#### [THE DATA]
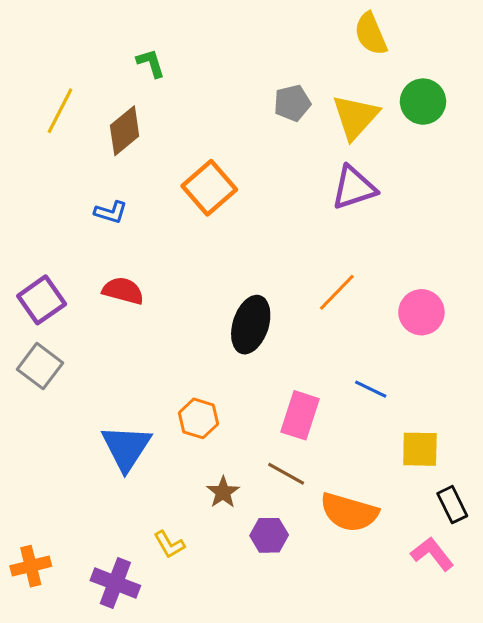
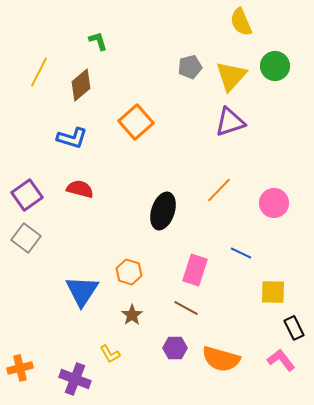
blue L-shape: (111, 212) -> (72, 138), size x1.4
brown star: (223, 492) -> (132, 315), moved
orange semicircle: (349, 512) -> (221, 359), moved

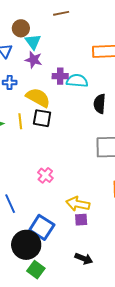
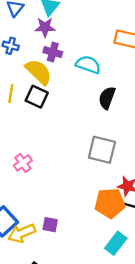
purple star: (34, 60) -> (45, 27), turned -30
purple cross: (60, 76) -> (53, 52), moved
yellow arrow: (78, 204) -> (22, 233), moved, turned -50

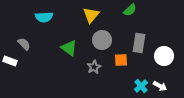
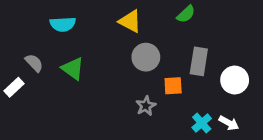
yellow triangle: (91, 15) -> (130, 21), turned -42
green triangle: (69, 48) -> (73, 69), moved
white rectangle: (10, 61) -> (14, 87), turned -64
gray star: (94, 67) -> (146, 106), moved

#### [EXERCISE]
Could the entries above be copied out exactly, with no pictures included?

#### [EXPECTED ANSWER]
blue L-shape: (111, 212) -> (72, 138), size x1.4
brown star: (223, 492) -> (132, 315), moved
orange semicircle: (349, 512) -> (221, 359), moved

purple star: (34, 60) -> (45, 27), turned -30
purple cross: (60, 76) -> (53, 52), moved
yellow arrow: (78, 204) -> (22, 233), moved, turned -50

yellow triangle: (91, 15) -> (130, 21), turned -42
green triangle: (69, 48) -> (73, 69), moved
white rectangle: (10, 61) -> (14, 87), turned -64
gray star: (94, 67) -> (146, 106), moved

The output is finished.